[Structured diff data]
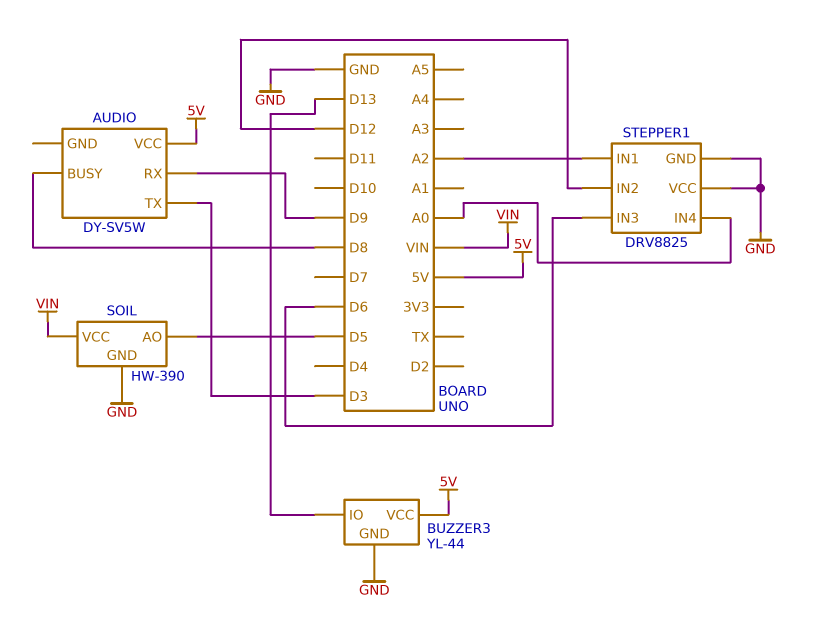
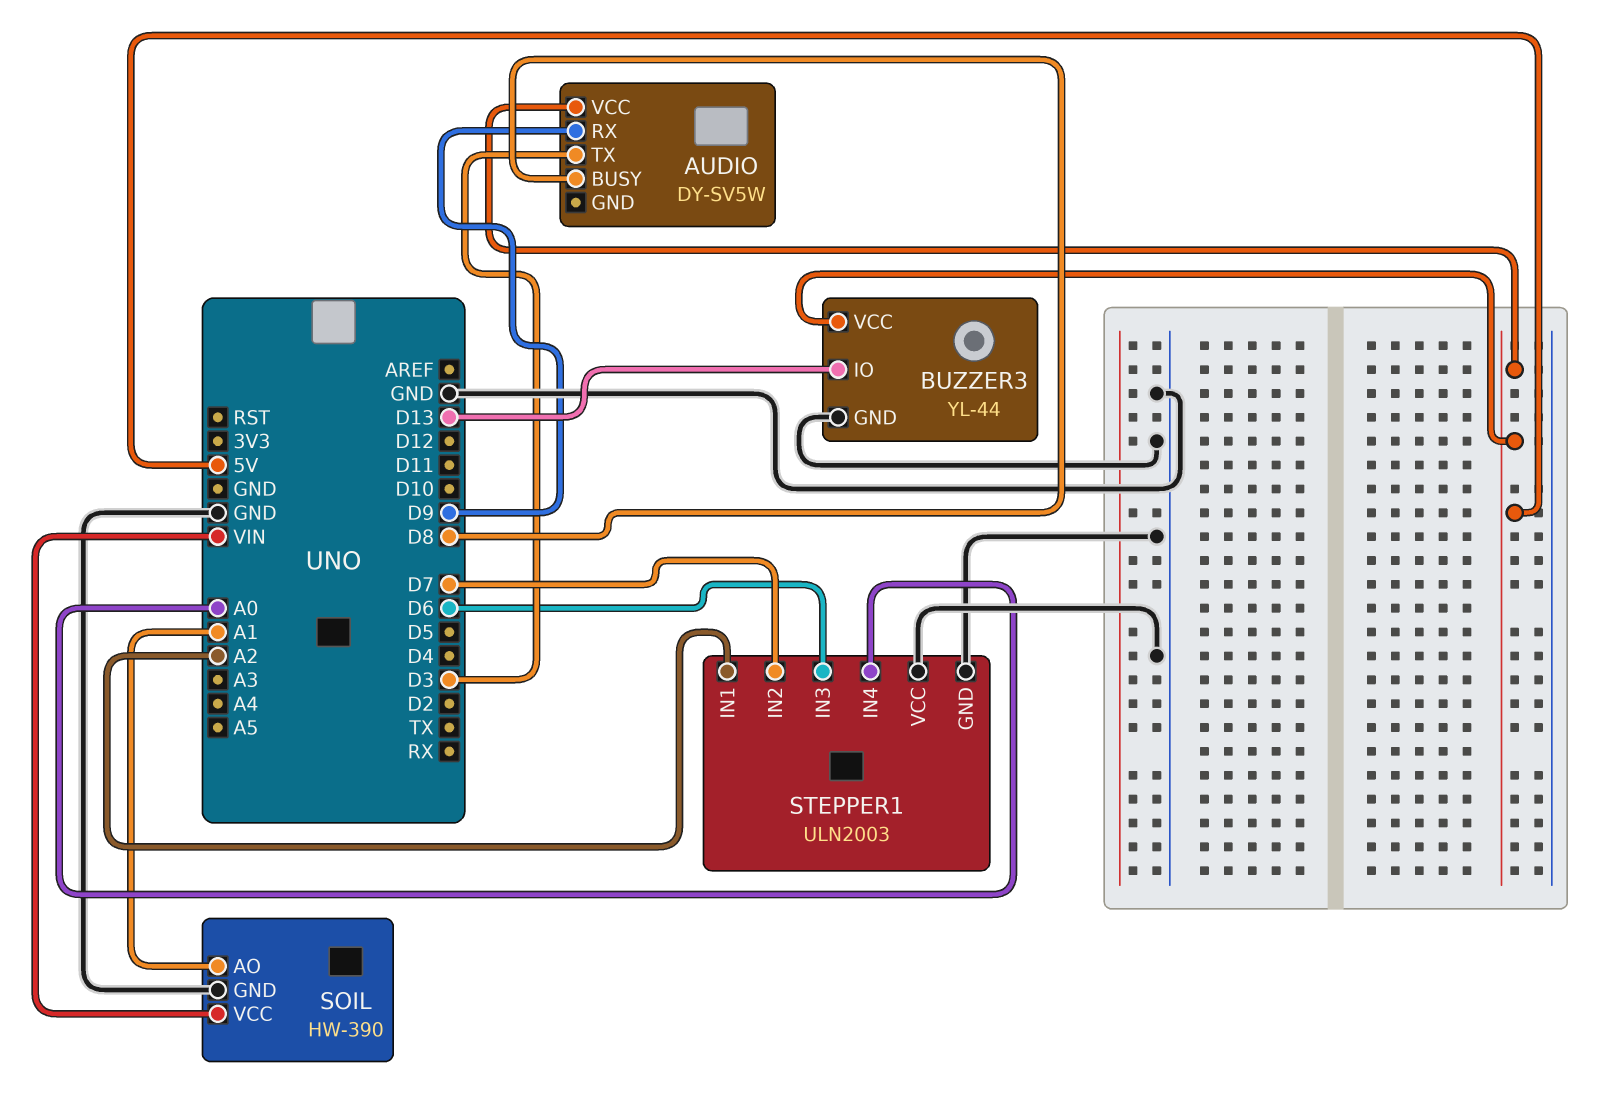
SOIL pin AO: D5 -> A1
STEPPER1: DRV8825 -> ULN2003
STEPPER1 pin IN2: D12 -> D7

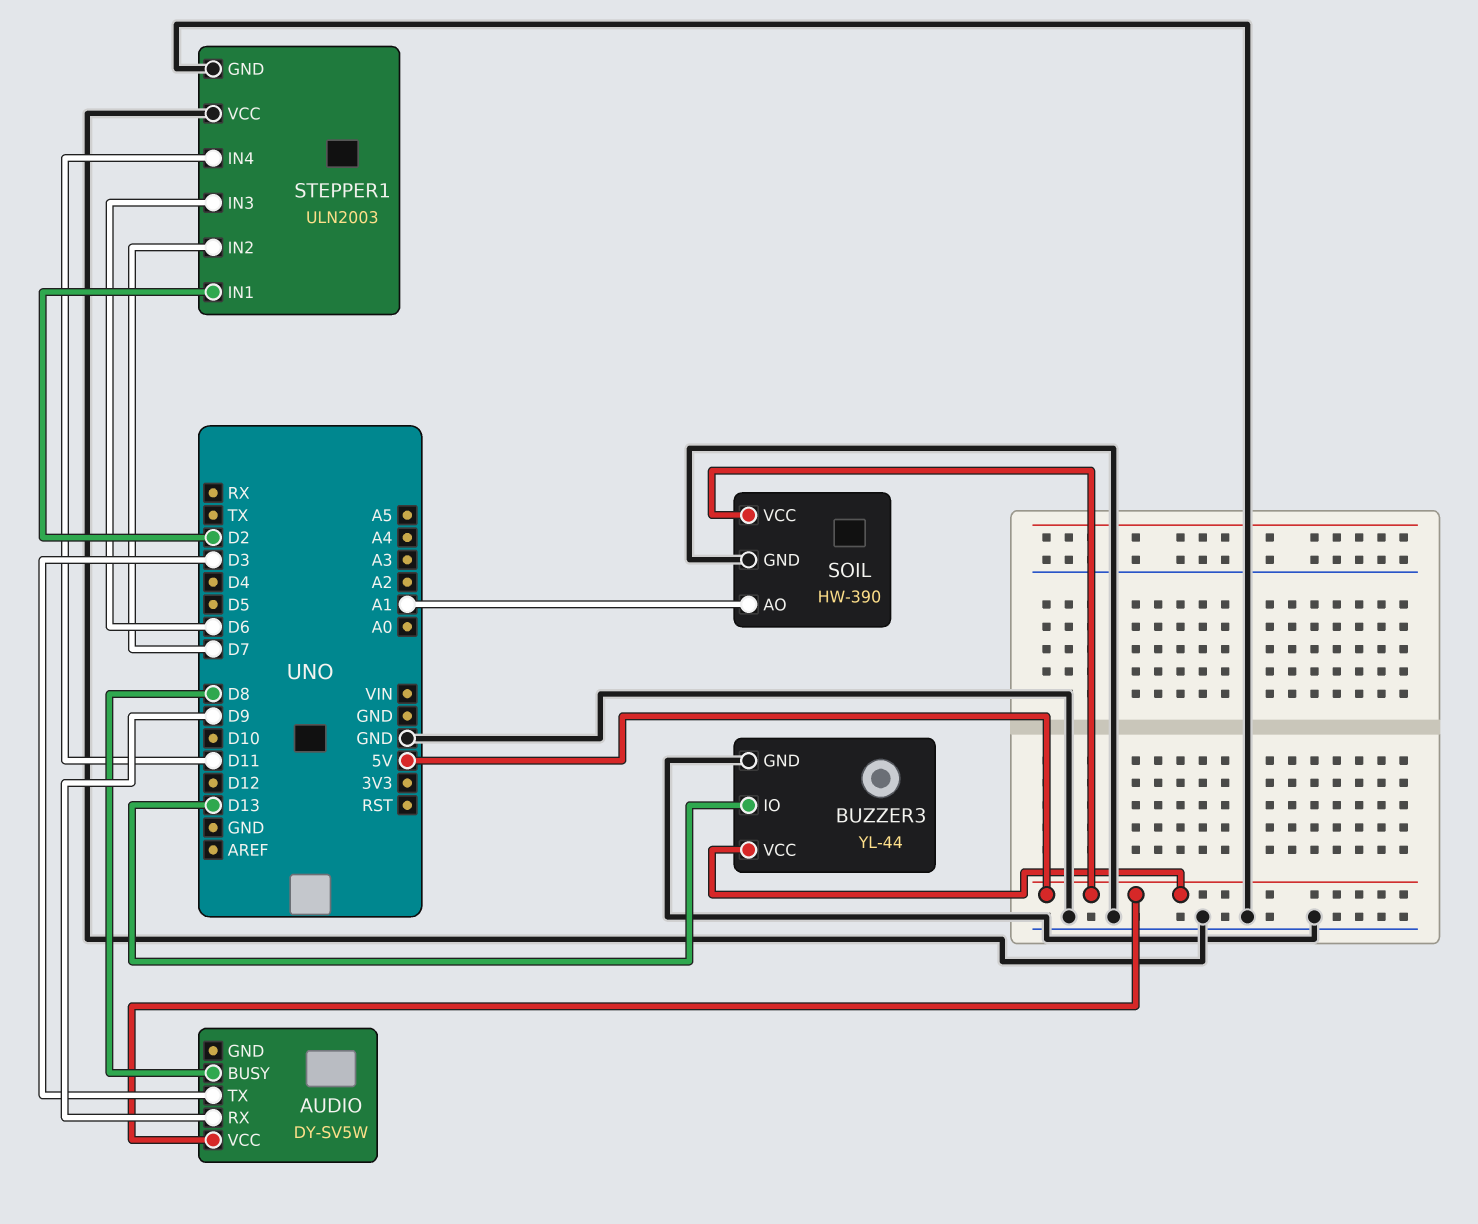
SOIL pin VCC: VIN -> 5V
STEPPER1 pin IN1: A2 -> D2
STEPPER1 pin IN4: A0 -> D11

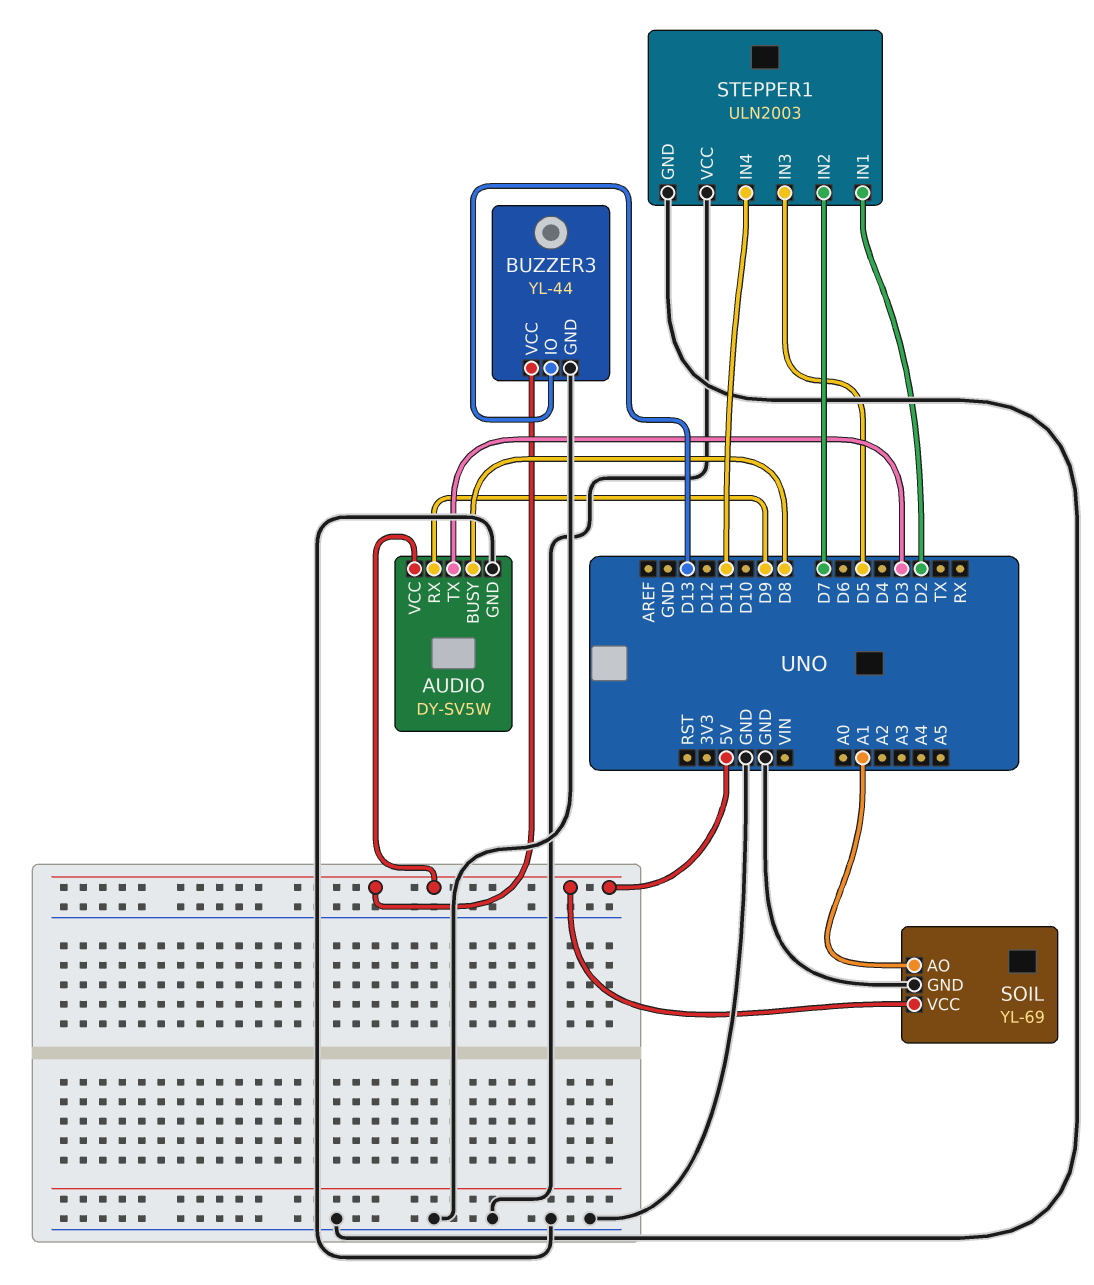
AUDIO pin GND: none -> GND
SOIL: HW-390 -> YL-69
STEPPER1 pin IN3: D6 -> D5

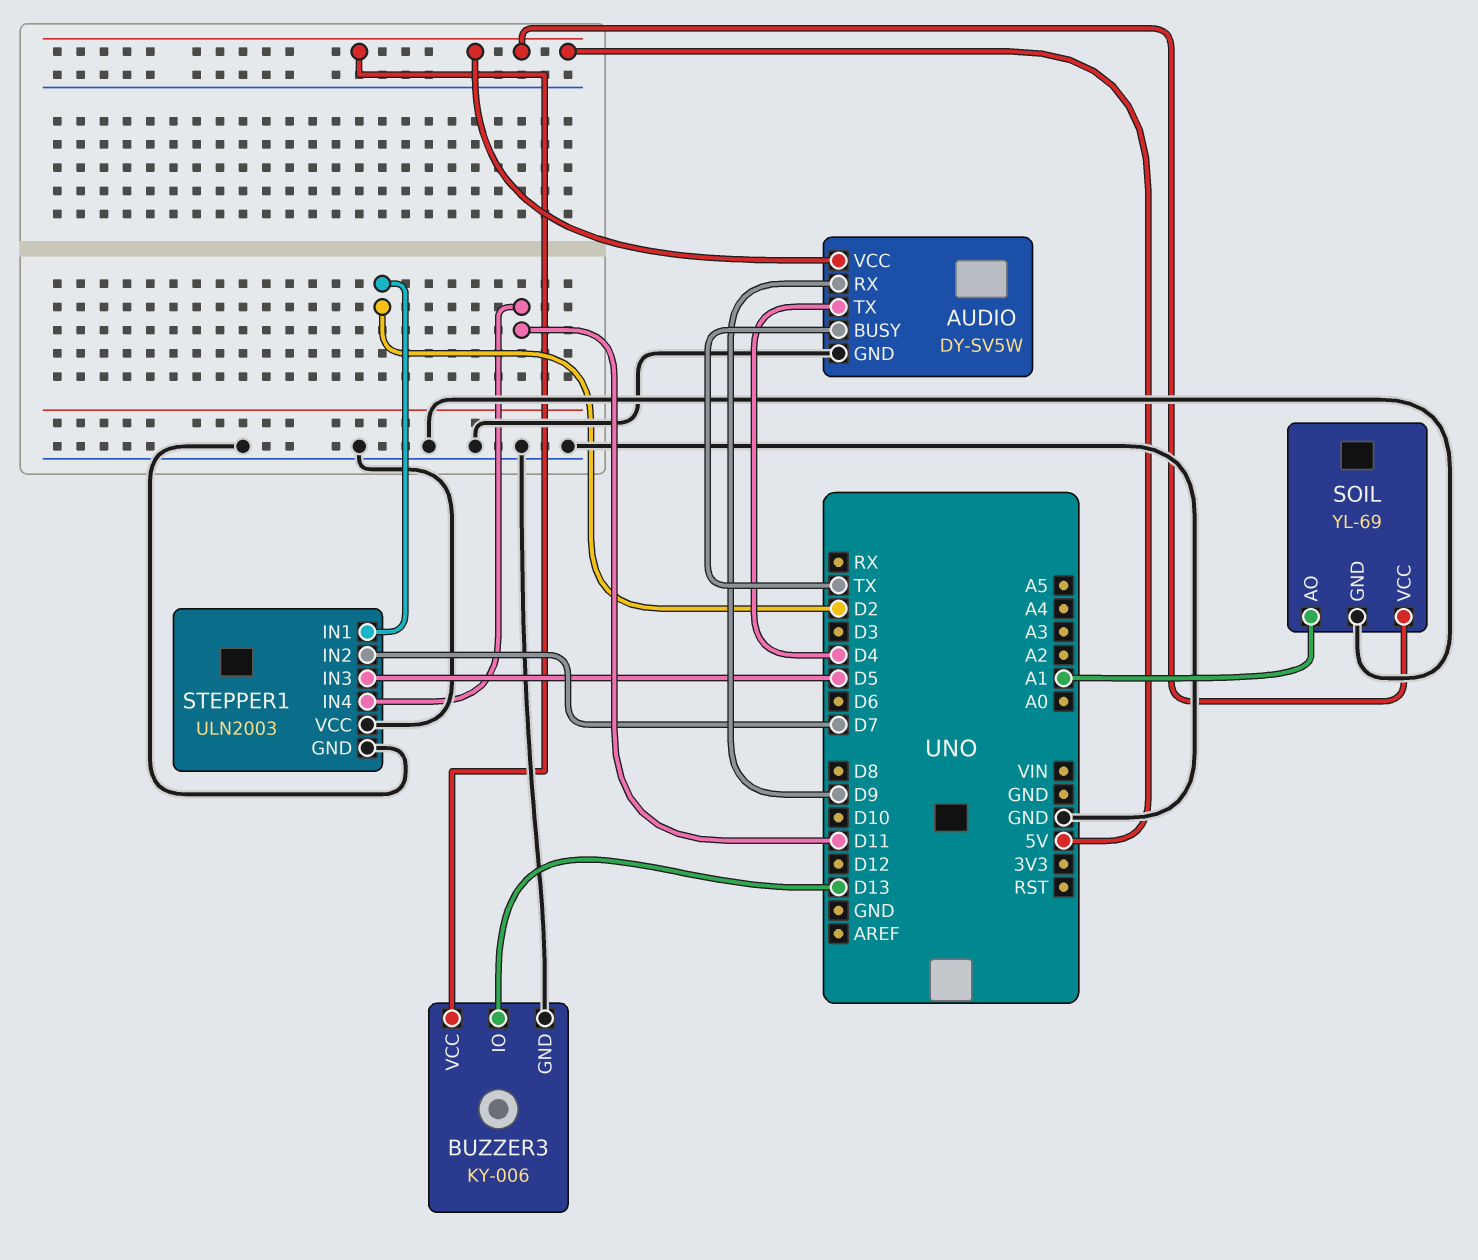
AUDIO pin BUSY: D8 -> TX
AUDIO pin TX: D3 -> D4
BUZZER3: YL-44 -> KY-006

==

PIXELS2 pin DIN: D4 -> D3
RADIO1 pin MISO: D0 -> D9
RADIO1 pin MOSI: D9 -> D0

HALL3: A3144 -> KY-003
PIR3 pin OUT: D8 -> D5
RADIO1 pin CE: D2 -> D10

---

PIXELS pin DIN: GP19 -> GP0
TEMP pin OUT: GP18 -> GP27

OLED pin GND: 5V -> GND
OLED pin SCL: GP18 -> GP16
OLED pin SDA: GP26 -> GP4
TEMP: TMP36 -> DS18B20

Try it
Both the line containing "SOIL pin AO: D5 -> A1" and the line containing "BUZZER3: YL-44 -> KY-006" above belong in the output, as do the lines between them. Print them exactly, without pictures.

Answer to the problem
SOIL pin AO: D5 -> A1
STEPPER1: DRV8825 -> ULN2003
STEPPER1 pin IN2: D12 -> D7

SOIL pin VCC: VIN -> 5V
STEPPER1 pin IN1: A2 -> D2
STEPPER1 pin IN4: A0 -> D11

AUDIO pin GND: none -> GND
SOIL: HW-390 -> YL-69
STEPPER1 pin IN3: D6 -> D5

AUDIO pin BUSY: D8 -> TX
AUDIO pin TX: D3 -> D4
BUZZER3: YL-44 -> KY-006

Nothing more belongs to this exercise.